:: Extracted records ::
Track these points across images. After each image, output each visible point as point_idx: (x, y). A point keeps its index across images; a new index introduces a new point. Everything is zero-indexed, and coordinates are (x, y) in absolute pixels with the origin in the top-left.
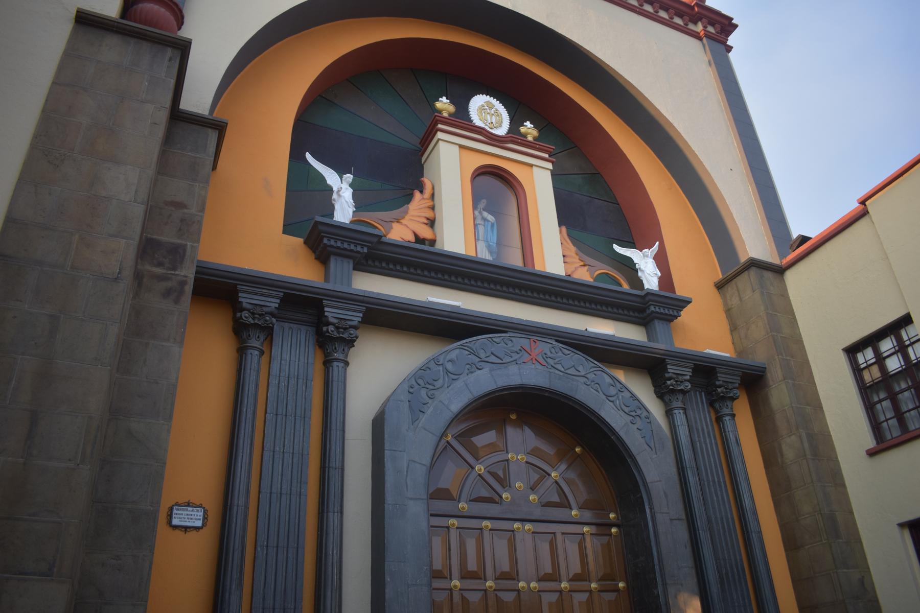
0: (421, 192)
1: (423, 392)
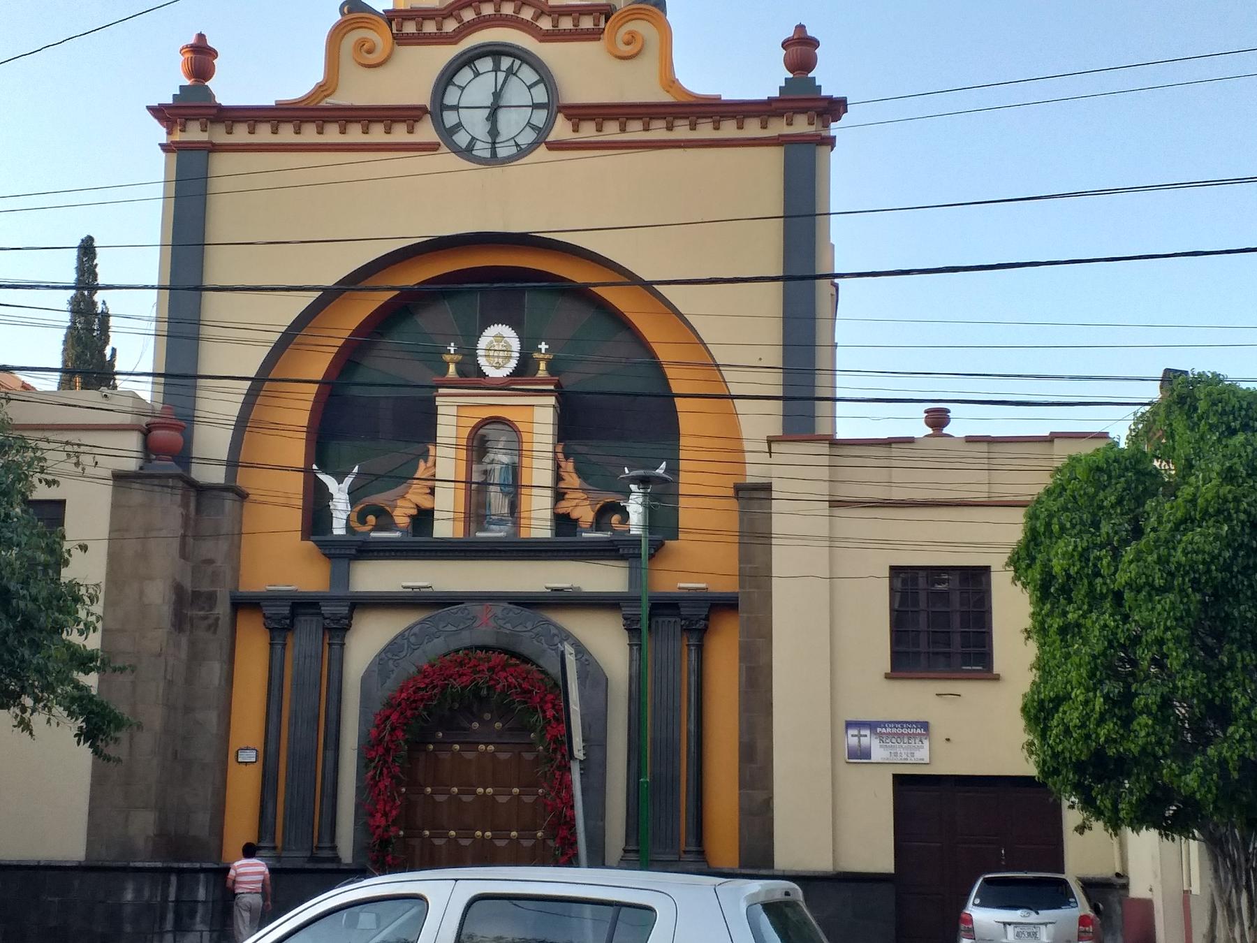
0: (426, 462)
1: (391, 662)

:: Written instruction ::
Quote all of the rows above verbatim, leaving out the pictures.

:: Answer in full ::
Track these points across images. After each image, output each visible point as point_idx: (x, y). A point keeps its index across images; a new index introduces a new point. Everything is zero-indexed, and coordinates are (x, y) in absolute pixels with the origin in the top-left.
0: (421, 192)
1: (423, 392)
0: (426, 462)
1: (391, 662)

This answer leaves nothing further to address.